--- TASK GOAL ---
In the records below, find the line containing "grey brick G5:H5" and restate it and all lines after it exactly, through the last line.

--- GIVEN DATA ---
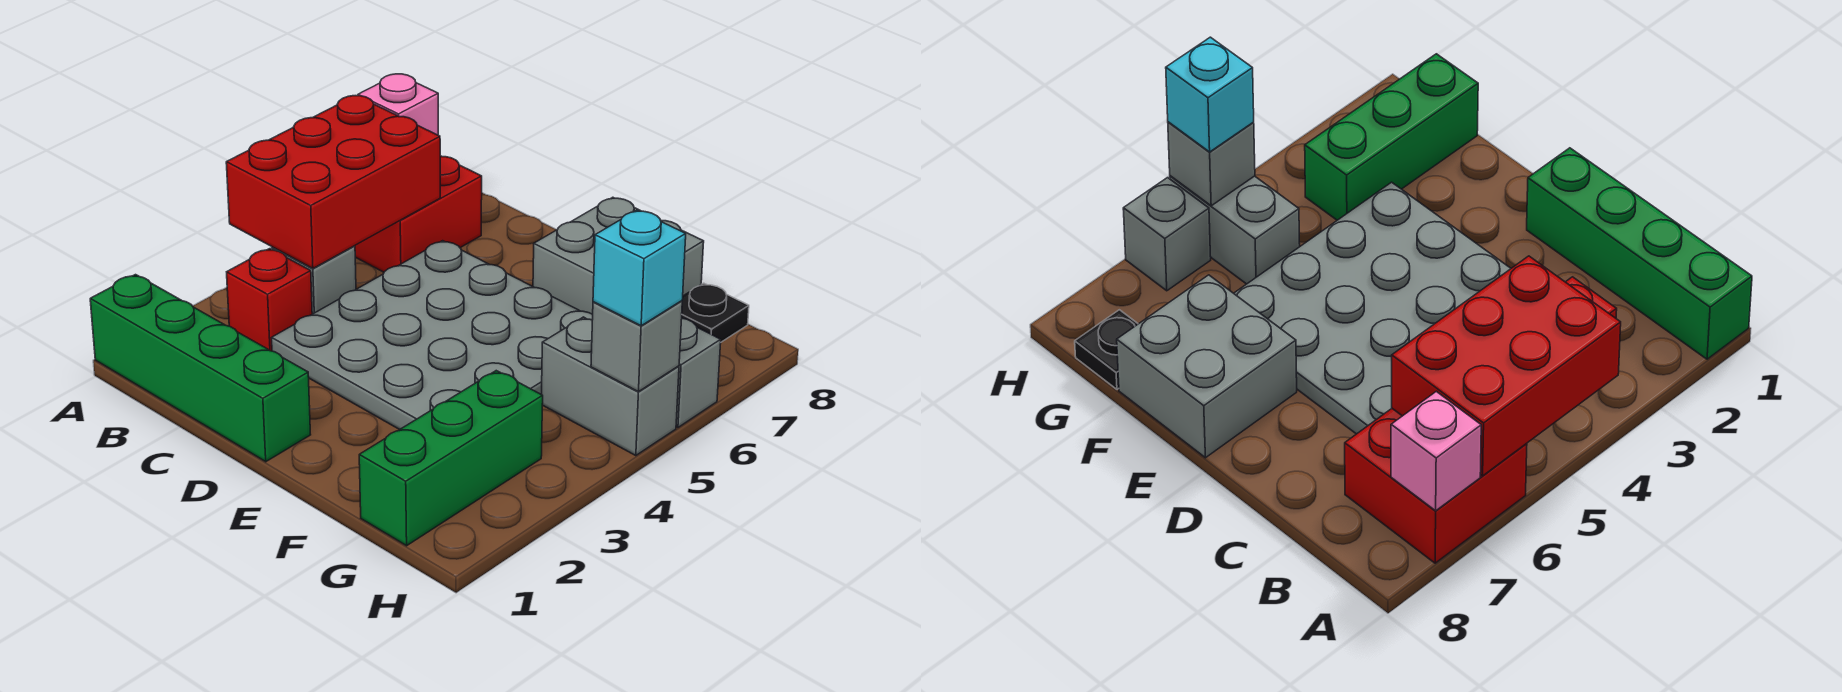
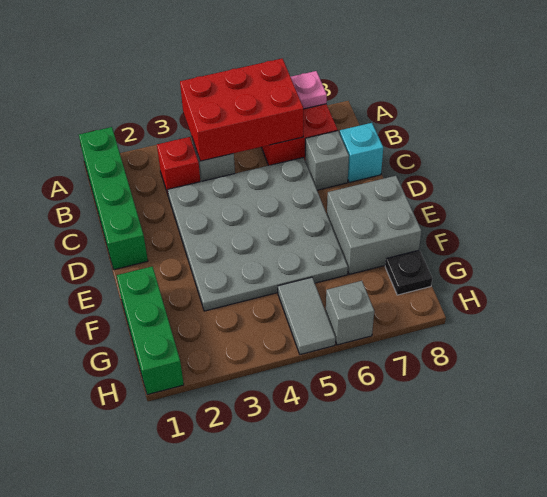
pink brick A7 level 2 -> pink plate A7 level 2
green brick G1:G3 level 1 -> green brick F1:H1 level 1
grey brick G5:H5 level 1 -> grey tile G5:H5 level 1
grey brick H5 level 2 -> grey brick C7 level 1
cyan brick H5 level 3 -> cyan brick C8 level 1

--- RESULT OF THE TASK ---
grey brick G5:H5 level 1 -> grey tile G5:H5 level 1
grey brick H5 level 2 -> grey brick C7 level 1
cyan brick H5 level 3 -> cyan brick C8 level 1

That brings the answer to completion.